TASK DATA →
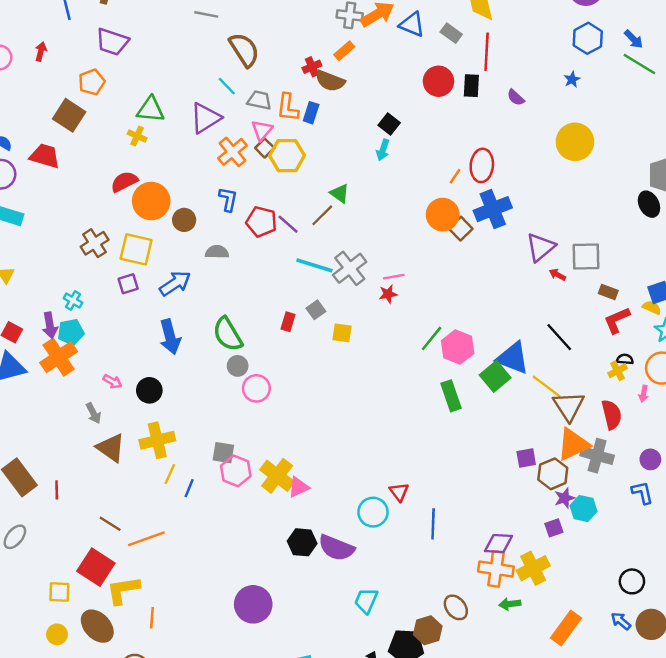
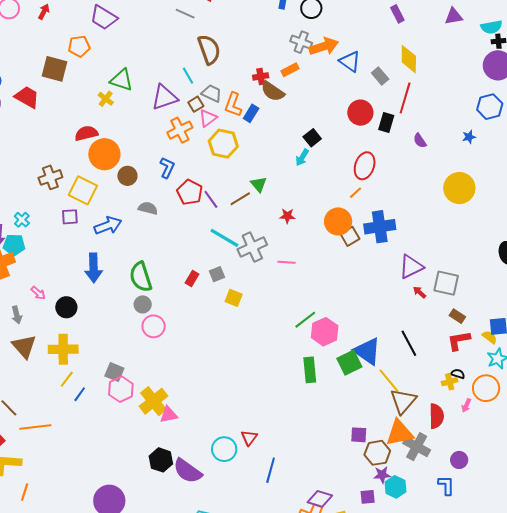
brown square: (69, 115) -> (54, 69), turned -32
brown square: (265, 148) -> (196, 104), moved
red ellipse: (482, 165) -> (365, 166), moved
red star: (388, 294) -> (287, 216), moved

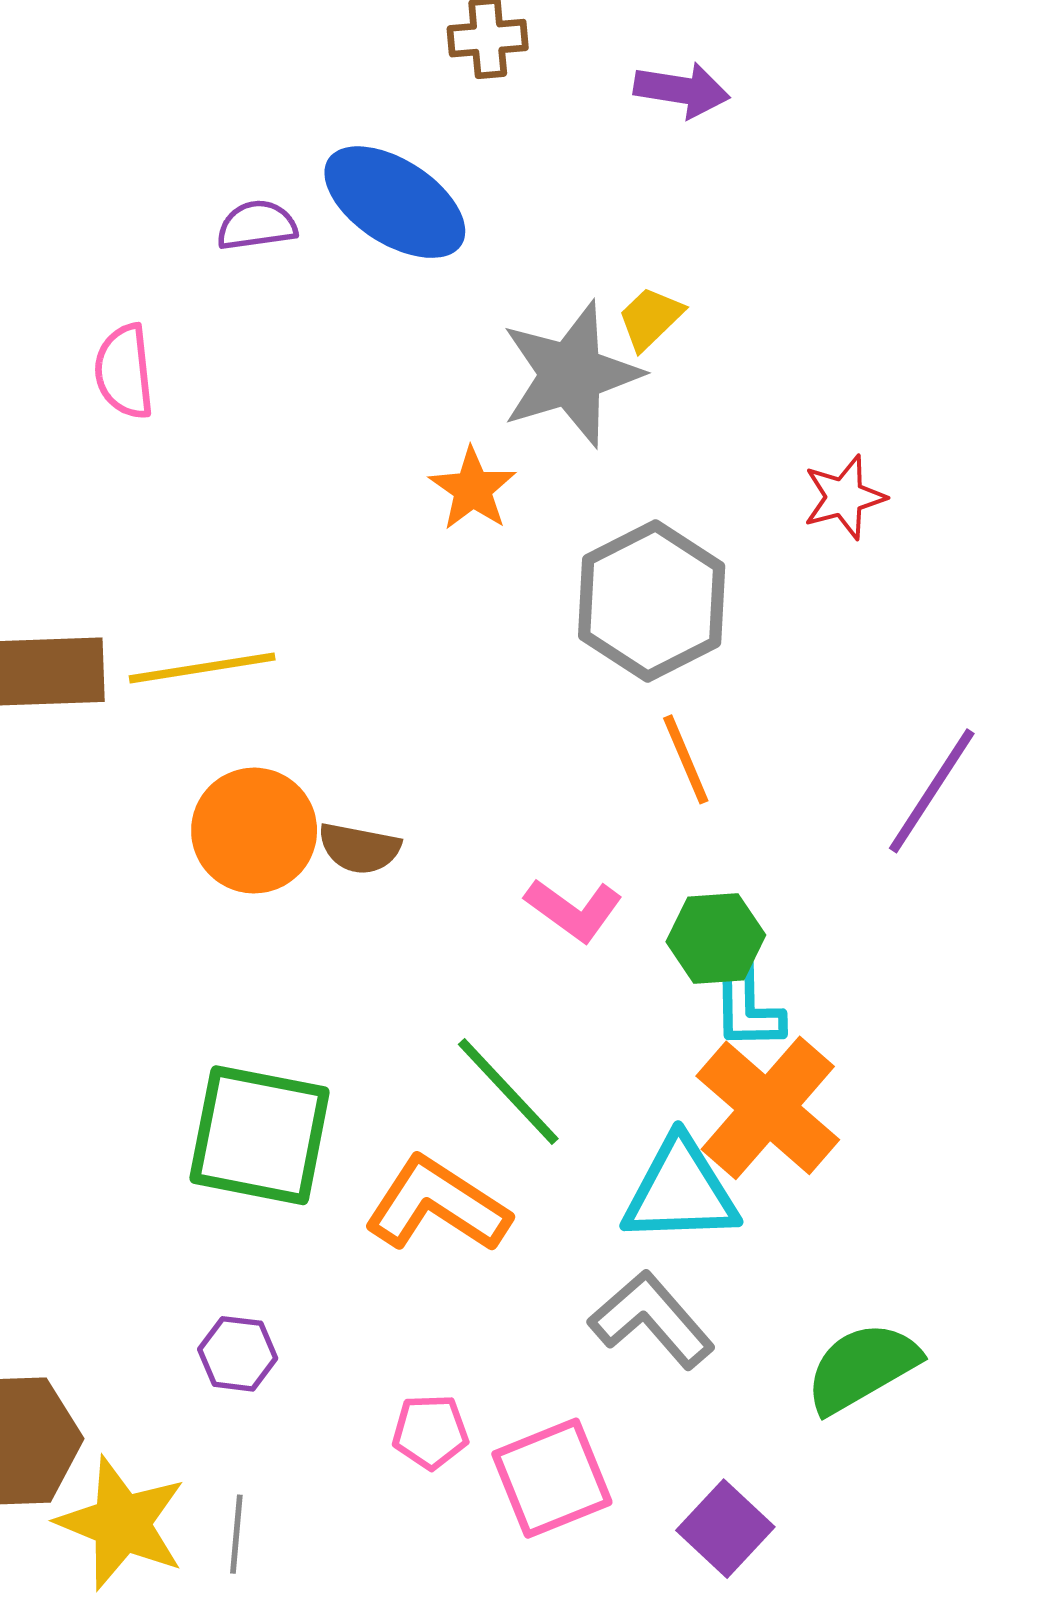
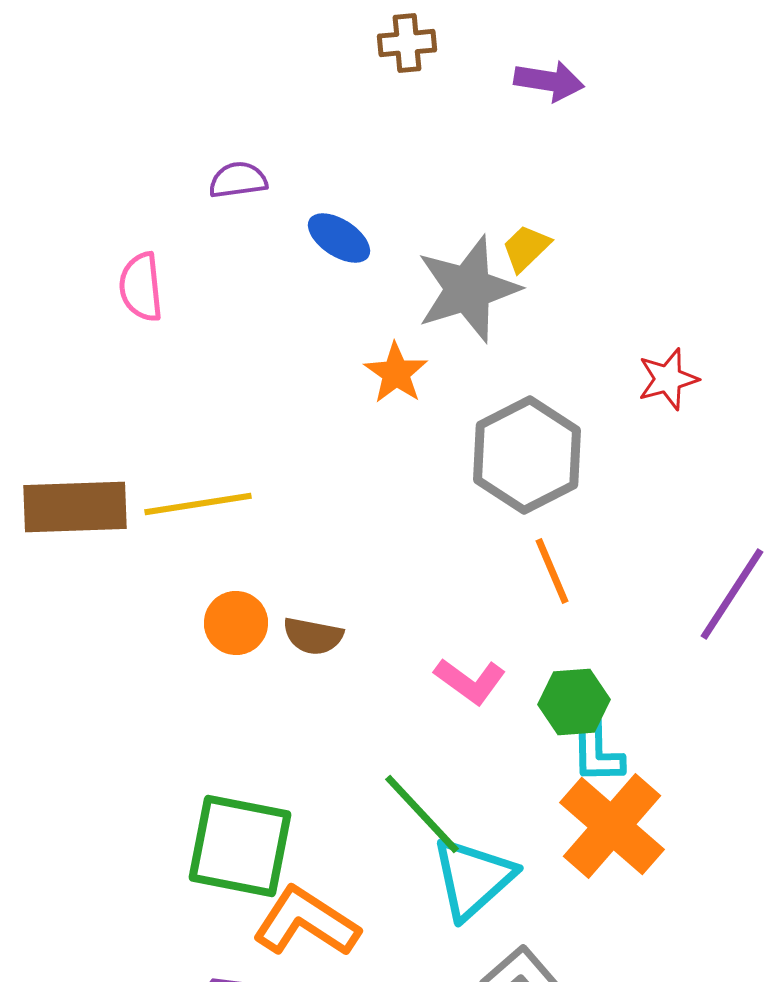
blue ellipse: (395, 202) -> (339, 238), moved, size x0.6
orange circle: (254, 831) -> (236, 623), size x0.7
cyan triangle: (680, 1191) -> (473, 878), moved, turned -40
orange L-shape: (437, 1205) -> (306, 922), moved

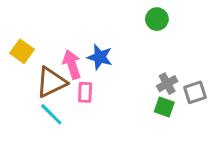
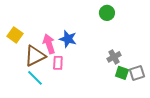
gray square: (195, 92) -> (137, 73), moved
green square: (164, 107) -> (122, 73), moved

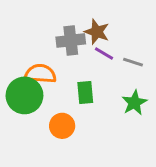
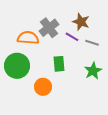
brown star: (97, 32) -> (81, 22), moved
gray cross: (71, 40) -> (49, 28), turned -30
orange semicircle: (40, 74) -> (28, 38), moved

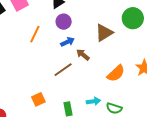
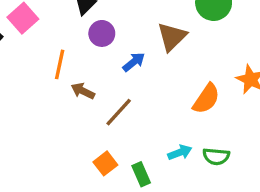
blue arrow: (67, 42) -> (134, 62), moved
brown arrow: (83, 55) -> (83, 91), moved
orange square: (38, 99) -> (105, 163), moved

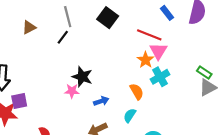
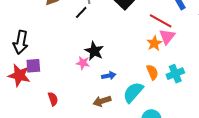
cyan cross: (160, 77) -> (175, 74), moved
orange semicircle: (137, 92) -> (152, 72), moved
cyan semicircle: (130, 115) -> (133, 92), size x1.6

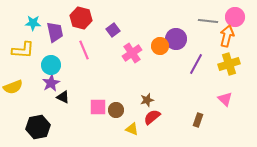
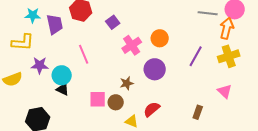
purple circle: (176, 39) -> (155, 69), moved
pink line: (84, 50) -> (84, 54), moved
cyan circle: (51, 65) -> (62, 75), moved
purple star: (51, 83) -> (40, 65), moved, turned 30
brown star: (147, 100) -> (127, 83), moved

DIRECTIONS → Using the data above, copy exactly the lines from the one containing "gray square: (195, 92) -> (137, 73), moved" to the one containing "orange square: (38, 99) -> (105, 163), moved", inclusive. Exclude the pictures.

OUTPUT →
gray square: (195, 92) -> (137, 73), moved
green square: (164, 107) -> (122, 73), moved

brown star: (97, 32) -> (81, 22), moved
gray cross: (71, 40) -> (49, 28), turned -30
orange semicircle: (40, 74) -> (28, 38), moved

blue arrow: (67, 42) -> (134, 62), moved
brown arrow: (83, 55) -> (83, 91), moved
orange square: (38, 99) -> (105, 163), moved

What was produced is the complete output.